__What the exercise asks__
All the data below goes into the copy word for word, but the pictures don't.

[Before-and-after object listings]
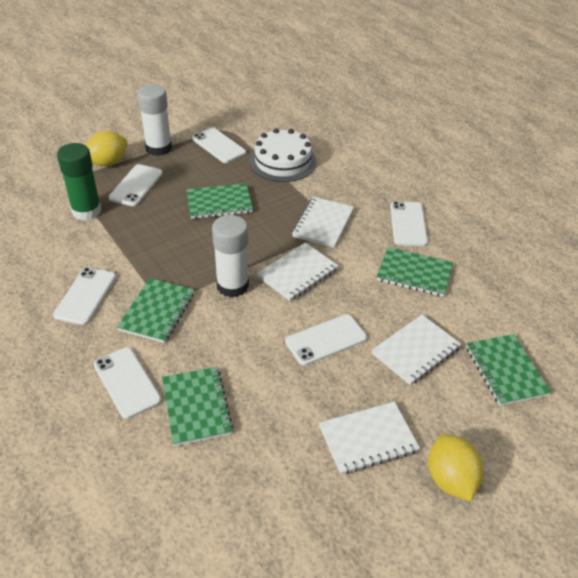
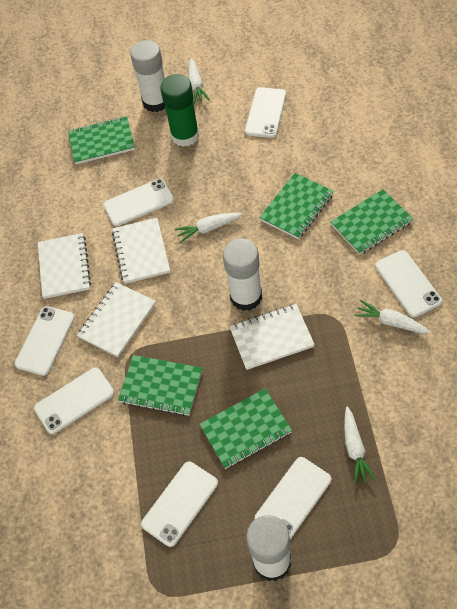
white cake: 1 -> 0
white carrot: 0 -> 4
white glue stick: 2 -> 3
white phone: 6 -> 7
yellow lemon: 2 -> 0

__Result for this exercise__
white cake: 1 -> 0
white carrot: 0 -> 4
white glue stick: 2 -> 3
white phone: 6 -> 7
yellow lemon: 2 -> 0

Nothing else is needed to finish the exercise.